(Shape state transition data)
Content starts

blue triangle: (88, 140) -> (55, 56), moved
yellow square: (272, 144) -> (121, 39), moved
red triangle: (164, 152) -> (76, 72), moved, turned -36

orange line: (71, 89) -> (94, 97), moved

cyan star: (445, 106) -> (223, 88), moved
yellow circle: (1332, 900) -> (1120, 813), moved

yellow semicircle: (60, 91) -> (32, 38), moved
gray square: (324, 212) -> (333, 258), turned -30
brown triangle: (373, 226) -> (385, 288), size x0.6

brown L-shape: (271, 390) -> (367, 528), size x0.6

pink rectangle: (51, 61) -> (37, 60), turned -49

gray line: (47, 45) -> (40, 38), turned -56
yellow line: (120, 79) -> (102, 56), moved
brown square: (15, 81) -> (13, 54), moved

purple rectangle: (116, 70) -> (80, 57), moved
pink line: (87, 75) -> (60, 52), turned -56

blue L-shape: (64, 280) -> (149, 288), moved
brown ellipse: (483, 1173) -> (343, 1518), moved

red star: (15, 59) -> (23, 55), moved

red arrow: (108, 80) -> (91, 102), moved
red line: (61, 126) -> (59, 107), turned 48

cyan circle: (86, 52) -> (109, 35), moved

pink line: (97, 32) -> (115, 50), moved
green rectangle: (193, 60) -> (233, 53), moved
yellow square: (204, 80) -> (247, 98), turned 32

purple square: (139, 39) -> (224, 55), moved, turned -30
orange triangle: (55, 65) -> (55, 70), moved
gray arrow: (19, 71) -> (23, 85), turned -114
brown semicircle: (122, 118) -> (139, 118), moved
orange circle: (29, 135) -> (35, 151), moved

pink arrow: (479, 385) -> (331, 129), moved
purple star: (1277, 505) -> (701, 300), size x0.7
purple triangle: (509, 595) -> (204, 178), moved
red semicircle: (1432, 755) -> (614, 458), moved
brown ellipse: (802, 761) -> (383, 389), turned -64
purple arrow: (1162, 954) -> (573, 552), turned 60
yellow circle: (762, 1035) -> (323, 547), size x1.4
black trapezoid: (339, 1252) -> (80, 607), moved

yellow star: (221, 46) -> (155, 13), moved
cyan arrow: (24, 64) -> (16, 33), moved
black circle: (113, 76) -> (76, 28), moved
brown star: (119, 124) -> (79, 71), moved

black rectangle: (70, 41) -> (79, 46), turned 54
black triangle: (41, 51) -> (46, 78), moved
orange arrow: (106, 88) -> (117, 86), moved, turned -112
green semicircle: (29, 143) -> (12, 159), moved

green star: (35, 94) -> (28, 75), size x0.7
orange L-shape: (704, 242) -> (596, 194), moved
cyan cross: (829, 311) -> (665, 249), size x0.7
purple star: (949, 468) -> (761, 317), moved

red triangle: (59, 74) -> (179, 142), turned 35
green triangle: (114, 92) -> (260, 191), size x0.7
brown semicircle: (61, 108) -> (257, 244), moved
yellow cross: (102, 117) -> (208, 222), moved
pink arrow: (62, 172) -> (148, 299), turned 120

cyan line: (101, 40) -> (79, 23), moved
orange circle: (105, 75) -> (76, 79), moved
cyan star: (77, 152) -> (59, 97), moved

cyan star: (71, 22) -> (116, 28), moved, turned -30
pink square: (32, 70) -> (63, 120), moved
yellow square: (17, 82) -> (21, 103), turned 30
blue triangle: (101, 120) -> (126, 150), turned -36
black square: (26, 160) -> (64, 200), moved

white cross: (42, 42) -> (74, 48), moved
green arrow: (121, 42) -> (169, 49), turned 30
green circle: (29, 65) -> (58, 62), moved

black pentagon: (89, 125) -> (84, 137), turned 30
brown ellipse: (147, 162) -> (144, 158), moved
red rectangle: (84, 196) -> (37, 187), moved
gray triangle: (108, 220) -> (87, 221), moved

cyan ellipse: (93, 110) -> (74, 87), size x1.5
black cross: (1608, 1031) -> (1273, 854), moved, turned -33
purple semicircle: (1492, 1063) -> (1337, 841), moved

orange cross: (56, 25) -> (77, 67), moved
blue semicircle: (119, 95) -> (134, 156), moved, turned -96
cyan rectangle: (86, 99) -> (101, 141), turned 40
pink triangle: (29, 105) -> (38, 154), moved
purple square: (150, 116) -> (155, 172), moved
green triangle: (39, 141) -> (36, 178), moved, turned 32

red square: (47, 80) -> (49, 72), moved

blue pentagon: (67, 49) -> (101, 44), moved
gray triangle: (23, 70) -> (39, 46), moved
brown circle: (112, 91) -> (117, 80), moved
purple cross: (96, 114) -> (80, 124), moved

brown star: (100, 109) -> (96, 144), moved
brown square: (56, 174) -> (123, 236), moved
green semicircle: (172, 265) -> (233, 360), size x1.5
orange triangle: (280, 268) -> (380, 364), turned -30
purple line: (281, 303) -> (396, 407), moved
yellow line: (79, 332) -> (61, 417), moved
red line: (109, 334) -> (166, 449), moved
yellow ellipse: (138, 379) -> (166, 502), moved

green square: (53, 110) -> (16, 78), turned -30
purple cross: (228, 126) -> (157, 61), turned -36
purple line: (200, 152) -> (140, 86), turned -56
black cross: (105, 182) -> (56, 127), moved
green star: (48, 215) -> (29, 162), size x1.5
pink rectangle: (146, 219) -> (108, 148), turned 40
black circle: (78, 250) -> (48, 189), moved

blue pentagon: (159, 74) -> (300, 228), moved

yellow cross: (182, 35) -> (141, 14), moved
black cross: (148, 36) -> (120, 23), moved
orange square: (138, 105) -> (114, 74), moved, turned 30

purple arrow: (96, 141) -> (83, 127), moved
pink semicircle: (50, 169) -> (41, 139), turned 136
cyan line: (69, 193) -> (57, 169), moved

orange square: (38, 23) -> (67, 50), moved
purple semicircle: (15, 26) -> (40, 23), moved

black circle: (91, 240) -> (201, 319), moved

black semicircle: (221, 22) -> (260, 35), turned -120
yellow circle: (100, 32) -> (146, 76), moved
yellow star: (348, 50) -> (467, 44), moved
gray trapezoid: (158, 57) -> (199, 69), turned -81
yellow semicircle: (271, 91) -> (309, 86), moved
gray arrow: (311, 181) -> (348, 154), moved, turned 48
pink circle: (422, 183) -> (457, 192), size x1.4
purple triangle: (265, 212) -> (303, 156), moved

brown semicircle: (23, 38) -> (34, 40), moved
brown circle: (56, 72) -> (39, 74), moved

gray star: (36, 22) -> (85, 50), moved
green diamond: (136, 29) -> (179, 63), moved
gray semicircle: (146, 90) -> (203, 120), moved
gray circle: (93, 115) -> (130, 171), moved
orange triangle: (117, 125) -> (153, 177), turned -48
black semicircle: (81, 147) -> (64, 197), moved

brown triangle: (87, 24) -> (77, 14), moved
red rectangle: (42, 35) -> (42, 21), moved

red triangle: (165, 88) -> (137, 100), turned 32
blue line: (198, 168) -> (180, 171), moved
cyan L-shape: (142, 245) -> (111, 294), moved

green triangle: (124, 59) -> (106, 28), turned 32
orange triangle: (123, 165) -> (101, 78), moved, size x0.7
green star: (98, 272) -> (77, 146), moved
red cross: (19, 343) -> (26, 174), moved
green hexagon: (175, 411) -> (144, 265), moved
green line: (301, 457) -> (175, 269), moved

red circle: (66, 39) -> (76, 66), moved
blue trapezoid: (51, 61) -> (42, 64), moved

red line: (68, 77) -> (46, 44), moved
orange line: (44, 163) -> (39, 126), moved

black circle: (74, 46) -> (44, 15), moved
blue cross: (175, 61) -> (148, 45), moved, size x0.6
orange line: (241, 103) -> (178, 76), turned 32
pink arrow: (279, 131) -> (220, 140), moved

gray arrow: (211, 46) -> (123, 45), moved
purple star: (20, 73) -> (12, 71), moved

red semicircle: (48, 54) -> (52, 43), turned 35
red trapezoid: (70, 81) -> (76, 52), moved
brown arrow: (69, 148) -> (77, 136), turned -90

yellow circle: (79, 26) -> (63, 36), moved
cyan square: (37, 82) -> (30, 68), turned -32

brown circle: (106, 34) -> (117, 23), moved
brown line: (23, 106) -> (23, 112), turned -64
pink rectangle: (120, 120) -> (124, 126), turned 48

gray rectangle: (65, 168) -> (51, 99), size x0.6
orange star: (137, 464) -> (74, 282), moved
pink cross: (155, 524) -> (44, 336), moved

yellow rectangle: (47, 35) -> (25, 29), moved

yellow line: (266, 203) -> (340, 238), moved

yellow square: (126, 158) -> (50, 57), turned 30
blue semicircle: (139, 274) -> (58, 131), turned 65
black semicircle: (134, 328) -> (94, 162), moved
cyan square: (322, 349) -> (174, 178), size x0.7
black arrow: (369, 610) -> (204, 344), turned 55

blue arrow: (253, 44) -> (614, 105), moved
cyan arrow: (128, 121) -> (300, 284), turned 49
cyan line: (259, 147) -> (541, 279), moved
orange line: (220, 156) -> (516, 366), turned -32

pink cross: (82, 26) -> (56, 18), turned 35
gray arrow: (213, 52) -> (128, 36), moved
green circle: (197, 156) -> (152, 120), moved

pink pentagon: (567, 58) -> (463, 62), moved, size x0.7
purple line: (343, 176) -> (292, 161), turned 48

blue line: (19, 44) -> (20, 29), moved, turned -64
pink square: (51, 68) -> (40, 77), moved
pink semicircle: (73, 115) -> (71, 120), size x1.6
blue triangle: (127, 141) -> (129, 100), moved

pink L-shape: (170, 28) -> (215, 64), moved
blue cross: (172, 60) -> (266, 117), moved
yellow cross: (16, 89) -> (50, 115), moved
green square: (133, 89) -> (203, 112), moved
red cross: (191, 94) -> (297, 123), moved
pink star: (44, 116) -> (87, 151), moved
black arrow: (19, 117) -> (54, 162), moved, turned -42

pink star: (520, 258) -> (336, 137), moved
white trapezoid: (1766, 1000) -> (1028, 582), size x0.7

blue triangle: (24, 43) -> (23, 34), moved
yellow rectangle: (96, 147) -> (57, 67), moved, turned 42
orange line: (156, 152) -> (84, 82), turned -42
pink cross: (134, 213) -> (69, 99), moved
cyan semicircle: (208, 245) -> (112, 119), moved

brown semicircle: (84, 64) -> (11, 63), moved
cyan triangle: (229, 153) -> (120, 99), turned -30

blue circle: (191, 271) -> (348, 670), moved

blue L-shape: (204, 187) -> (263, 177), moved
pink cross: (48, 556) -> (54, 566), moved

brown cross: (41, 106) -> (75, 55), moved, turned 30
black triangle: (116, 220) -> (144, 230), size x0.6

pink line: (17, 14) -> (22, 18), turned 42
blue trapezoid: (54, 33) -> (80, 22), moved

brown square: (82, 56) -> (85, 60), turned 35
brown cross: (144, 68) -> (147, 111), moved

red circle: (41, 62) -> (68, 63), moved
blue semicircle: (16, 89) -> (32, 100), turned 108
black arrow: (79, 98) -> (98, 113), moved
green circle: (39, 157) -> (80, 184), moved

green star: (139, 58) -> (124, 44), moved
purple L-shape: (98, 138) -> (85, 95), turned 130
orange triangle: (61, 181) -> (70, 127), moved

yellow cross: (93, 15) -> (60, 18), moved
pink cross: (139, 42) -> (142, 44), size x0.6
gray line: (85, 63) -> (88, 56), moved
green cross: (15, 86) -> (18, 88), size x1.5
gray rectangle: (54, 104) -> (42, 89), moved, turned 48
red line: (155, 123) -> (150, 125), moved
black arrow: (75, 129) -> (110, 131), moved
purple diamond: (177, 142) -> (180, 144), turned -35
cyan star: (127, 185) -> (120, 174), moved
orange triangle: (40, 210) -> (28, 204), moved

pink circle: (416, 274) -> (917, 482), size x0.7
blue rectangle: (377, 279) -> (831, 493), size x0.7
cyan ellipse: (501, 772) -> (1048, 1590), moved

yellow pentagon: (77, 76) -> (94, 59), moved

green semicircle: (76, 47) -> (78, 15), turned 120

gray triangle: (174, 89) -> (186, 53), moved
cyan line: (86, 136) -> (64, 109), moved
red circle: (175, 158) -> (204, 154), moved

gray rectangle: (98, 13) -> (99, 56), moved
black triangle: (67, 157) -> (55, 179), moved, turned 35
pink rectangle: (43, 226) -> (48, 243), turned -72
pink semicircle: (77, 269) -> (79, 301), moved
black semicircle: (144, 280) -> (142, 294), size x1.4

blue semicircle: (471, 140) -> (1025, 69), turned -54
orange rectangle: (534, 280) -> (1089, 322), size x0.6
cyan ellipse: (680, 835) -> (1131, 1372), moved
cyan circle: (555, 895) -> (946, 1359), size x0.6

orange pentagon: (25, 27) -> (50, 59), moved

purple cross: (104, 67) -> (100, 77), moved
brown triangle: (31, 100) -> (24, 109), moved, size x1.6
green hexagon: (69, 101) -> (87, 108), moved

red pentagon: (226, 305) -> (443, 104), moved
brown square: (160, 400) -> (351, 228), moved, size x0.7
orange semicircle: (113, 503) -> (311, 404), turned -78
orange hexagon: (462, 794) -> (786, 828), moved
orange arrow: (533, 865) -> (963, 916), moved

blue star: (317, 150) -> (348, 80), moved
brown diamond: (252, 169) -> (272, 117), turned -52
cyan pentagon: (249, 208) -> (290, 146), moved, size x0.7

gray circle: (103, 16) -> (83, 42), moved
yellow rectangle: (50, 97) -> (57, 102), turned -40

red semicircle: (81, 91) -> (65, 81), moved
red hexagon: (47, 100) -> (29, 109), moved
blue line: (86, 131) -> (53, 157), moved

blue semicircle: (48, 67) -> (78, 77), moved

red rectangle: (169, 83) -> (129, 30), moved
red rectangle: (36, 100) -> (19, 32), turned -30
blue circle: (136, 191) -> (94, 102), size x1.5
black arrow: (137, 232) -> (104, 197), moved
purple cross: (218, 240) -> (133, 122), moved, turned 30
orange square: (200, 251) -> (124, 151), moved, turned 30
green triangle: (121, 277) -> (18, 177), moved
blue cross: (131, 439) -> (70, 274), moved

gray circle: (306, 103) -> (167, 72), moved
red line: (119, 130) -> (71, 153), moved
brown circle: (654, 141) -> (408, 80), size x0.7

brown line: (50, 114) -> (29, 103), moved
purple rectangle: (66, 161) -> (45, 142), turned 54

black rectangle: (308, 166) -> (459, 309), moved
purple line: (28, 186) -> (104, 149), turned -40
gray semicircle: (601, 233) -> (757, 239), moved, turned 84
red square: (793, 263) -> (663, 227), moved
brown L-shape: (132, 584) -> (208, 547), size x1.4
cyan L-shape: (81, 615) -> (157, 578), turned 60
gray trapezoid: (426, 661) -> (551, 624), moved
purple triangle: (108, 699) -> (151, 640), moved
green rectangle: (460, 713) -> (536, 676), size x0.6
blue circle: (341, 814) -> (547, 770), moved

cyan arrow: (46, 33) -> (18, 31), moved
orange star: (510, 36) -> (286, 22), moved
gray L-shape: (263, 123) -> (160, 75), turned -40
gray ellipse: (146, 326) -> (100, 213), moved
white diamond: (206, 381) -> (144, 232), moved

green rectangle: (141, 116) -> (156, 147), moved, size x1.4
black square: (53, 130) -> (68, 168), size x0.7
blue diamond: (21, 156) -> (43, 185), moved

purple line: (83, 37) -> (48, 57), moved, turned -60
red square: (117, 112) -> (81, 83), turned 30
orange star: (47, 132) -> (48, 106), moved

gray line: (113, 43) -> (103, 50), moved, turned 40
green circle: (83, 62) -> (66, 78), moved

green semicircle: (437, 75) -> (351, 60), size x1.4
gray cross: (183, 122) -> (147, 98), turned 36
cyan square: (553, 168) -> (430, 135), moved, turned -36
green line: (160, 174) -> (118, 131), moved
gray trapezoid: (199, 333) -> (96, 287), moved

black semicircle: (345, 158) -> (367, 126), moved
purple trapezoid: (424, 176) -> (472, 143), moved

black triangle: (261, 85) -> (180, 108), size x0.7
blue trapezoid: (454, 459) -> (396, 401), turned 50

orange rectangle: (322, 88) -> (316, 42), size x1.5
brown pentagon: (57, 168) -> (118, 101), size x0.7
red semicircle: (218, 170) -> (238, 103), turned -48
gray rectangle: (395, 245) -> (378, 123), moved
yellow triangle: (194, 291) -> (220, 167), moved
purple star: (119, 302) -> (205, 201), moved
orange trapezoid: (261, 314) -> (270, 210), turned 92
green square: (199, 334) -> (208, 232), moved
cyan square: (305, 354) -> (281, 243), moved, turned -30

Content ends

## EXERCISE OBJECTIVE
Every line above from the line with "yellow cross: (182, 35) -> (141, 14), moved" to the line with "pink circle: (422, 183)", both included, must be reproduced exactly, and no other line may appear.

## RESULT FOR THIS TASK
yellow cross: (182, 35) -> (141, 14), moved
black cross: (148, 36) -> (120, 23), moved
orange square: (138, 105) -> (114, 74), moved, turned 30

purple arrow: (96, 141) -> (83, 127), moved
pink semicircle: (50, 169) -> (41, 139), turned 136
cyan line: (69, 193) -> (57, 169), moved

orange square: (38, 23) -> (67, 50), moved
purple semicircle: (15, 26) -> (40, 23), moved

black circle: (91, 240) -> (201, 319), moved

black semicircle: (221, 22) -> (260, 35), turned -120
yellow circle: (100, 32) -> (146, 76), moved
yellow star: (348, 50) -> (467, 44), moved
gray trapezoid: (158, 57) -> (199, 69), turned -81
yellow semicircle: (271, 91) -> (309, 86), moved
gray arrow: (311, 181) -> (348, 154), moved, turned 48
pink circle: (422, 183) -> (457, 192), size x1.4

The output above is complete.